* [GIVEN TASK]:
Extract every line from the records below that reports how a shape moved or turned, and reproduce each one verbatim in its original order. Leave out the picture markers.

[RECORD SET start]

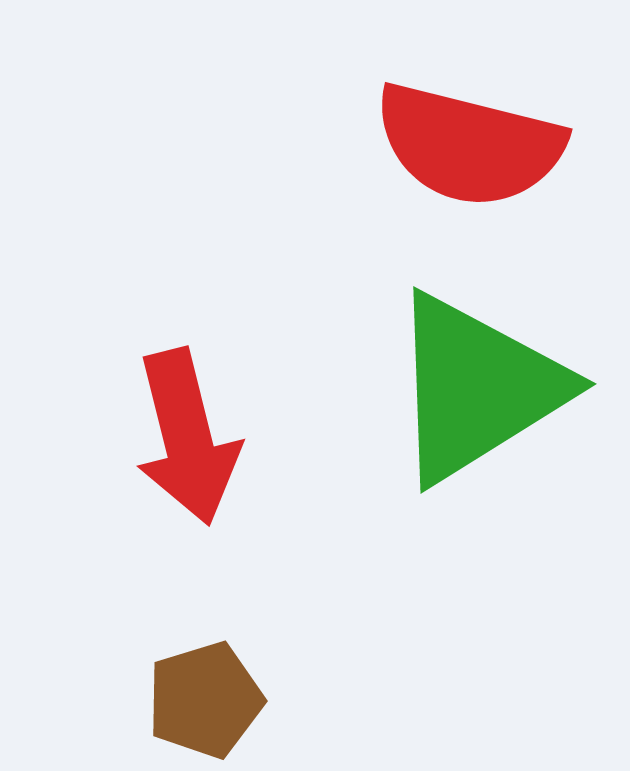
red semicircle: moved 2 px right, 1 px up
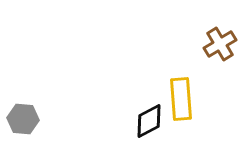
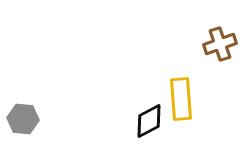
brown cross: rotated 12 degrees clockwise
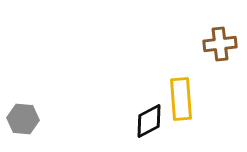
brown cross: rotated 12 degrees clockwise
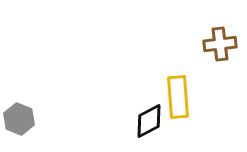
yellow rectangle: moved 3 px left, 2 px up
gray hexagon: moved 4 px left; rotated 16 degrees clockwise
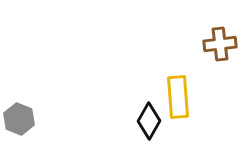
black diamond: rotated 33 degrees counterclockwise
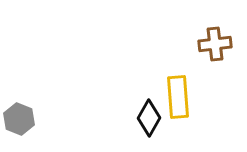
brown cross: moved 5 px left
black diamond: moved 3 px up
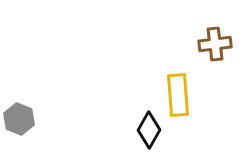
yellow rectangle: moved 2 px up
black diamond: moved 12 px down
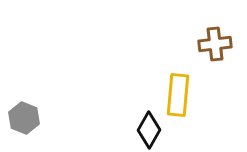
yellow rectangle: rotated 9 degrees clockwise
gray hexagon: moved 5 px right, 1 px up
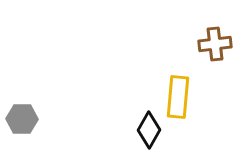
yellow rectangle: moved 2 px down
gray hexagon: moved 2 px left, 1 px down; rotated 20 degrees counterclockwise
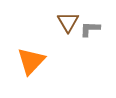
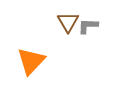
gray L-shape: moved 2 px left, 3 px up
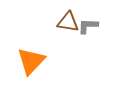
brown triangle: rotated 50 degrees counterclockwise
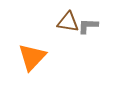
orange triangle: moved 1 px right, 4 px up
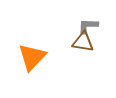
brown triangle: moved 15 px right, 20 px down
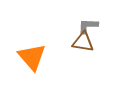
orange triangle: rotated 24 degrees counterclockwise
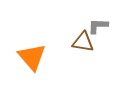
gray L-shape: moved 10 px right
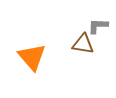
brown triangle: moved 2 px down
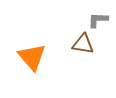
gray L-shape: moved 6 px up
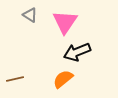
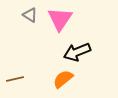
pink triangle: moved 5 px left, 3 px up
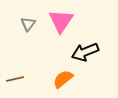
gray triangle: moved 2 px left, 9 px down; rotated 35 degrees clockwise
pink triangle: moved 1 px right, 2 px down
black arrow: moved 8 px right
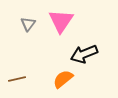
black arrow: moved 1 px left, 2 px down
brown line: moved 2 px right
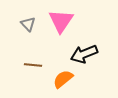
gray triangle: rotated 21 degrees counterclockwise
brown line: moved 16 px right, 14 px up; rotated 18 degrees clockwise
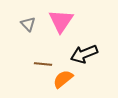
brown line: moved 10 px right, 1 px up
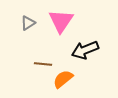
gray triangle: moved 1 px up; rotated 42 degrees clockwise
black arrow: moved 1 px right, 4 px up
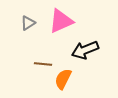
pink triangle: rotated 32 degrees clockwise
orange semicircle: rotated 25 degrees counterclockwise
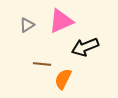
gray triangle: moved 1 px left, 2 px down
black arrow: moved 3 px up
brown line: moved 1 px left
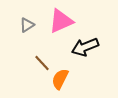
brown line: moved 1 px up; rotated 42 degrees clockwise
orange semicircle: moved 3 px left
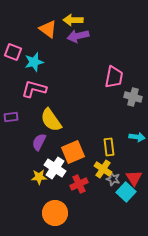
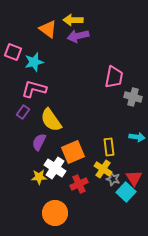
purple rectangle: moved 12 px right, 5 px up; rotated 48 degrees counterclockwise
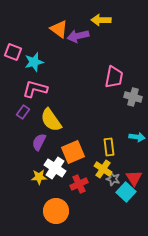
yellow arrow: moved 28 px right
orange triangle: moved 11 px right
pink L-shape: moved 1 px right
orange circle: moved 1 px right, 2 px up
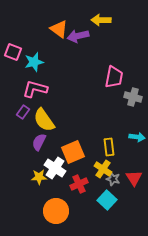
yellow semicircle: moved 7 px left
cyan square: moved 19 px left, 8 px down
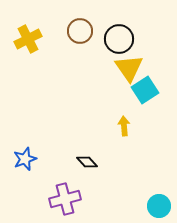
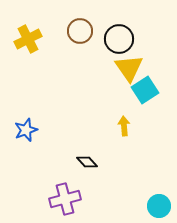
blue star: moved 1 px right, 29 px up
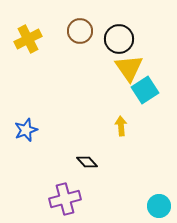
yellow arrow: moved 3 px left
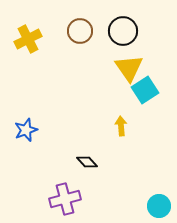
black circle: moved 4 px right, 8 px up
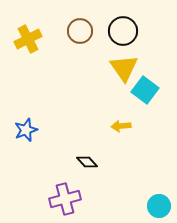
yellow triangle: moved 5 px left
cyan square: rotated 20 degrees counterclockwise
yellow arrow: rotated 90 degrees counterclockwise
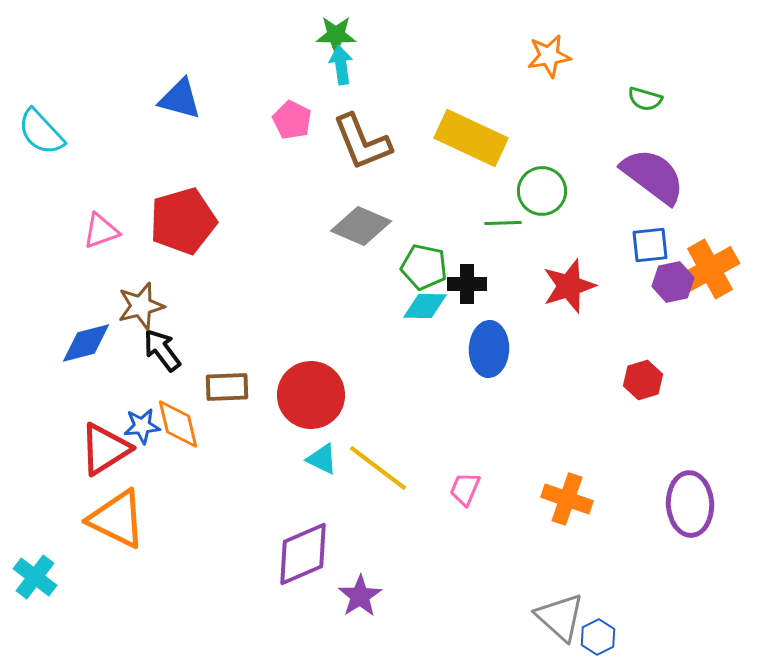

[RECORD SET end]

* [RESPONSE]:
red semicircle: moved 2 px right, 1 px up
brown cross: rotated 12 degrees clockwise
brown cross: rotated 12 degrees clockwise
yellow rectangle: moved 3 px left, 2 px up
gray hexagon: moved 4 px left; rotated 16 degrees clockwise
black diamond: rotated 33 degrees counterclockwise
brown cross: moved 5 px left
black diamond: moved 3 px up
yellow rectangle: moved 2 px up
black diamond: moved 12 px down
yellow rectangle: rotated 9 degrees clockwise
gray hexagon: moved 5 px right, 1 px up
yellow rectangle: moved 2 px down
gray hexagon: moved 2 px left, 1 px down; rotated 20 degrees counterclockwise
gray L-shape: moved 2 px left, 3 px up
brown triangle: rotated 50 degrees counterclockwise
orange triangle: moved 1 px right, 4 px up
brown triangle: moved 15 px right, 20 px down
orange triangle: rotated 24 degrees counterclockwise
gray L-shape: moved 10 px right
brown triangle: moved 2 px down
gray L-shape: moved 6 px up
pink triangle: moved 5 px left, 3 px up
gray triangle: moved 2 px left, 9 px down; rotated 35 degrees clockwise
pink triangle: moved 1 px right, 2 px down
black arrow: moved 8 px right
black arrow: moved 1 px left, 2 px down
brown line: moved 2 px right
gray triangle: rotated 21 degrees counterclockwise
brown line: moved 16 px right, 14 px up; rotated 18 degrees clockwise
brown line: moved 10 px right, 1 px up
gray triangle: moved 1 px up; rotated 42 degrees clockwise
black arrow: moved 1 px right, 4 px up
pink triangle: rotated 32 degrees clockwise
orange semicircle: rotated 25 degrees counterclockwise
gray triangle: moved 1 px left, 2 px down
black arrow: moved 3 px up
brown line: moved 1 px left
brown line: moved 1 px up; rotated 42 degrees clockwise
orange semicircle: moved 3 px left
purple rectangle: moved 12 px right, 5 px up; rotated 48 degrees counterclockwise
yellow arrow: moved 28 px right
orange triangle: moved 11 px right
pink L-shape: moved 1 px right
orange circle: moved 1 px right, 2 px up
yellow semicircle: moved 7 px left
cyan square: moved 19 px left, 8 px down
blue star: moved 1 px right, 29 px up
yellow arrow: moved 3 px left
black circle: moved 4 px right, 8 px up
yellow triangle: moved 5 px left
cyan square: rotated 20 degrees counterclockwise
yellow arrow: rotated 90 degrees counterclockwise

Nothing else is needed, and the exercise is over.